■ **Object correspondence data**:
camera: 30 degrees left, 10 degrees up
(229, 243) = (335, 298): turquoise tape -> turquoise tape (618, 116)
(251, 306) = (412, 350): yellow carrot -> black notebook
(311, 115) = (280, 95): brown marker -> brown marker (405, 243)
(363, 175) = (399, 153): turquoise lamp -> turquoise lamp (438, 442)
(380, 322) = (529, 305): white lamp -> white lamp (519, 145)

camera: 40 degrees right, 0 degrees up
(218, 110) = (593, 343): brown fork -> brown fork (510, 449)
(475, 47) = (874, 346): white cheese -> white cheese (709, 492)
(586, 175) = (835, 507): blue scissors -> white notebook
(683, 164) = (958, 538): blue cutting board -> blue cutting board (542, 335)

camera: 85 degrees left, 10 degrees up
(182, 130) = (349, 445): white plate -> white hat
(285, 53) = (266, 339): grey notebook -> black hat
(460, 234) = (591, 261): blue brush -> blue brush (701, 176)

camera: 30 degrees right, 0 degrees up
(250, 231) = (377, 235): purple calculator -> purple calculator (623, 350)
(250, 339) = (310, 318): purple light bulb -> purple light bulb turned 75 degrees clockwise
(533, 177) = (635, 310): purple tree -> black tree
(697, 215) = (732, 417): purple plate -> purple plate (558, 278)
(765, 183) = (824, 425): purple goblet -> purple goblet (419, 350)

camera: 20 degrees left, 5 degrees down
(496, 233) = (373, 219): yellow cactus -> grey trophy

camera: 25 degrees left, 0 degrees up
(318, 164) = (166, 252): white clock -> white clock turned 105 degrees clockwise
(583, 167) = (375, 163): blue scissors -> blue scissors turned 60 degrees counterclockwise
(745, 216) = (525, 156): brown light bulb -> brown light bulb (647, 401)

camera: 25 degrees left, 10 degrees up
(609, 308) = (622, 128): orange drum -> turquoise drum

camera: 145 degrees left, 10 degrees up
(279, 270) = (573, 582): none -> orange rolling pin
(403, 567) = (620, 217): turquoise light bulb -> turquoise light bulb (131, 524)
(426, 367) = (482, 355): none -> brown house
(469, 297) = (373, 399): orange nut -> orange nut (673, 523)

■ **Work to complete**:
From the data, list each line in which the string "plate" appears.

■ **Solution to this exercise**:
(182, 130) = (349, 445): white plate -> white hat
(697, 215) = (732, 417): purple plate -> purple plate (558, 278)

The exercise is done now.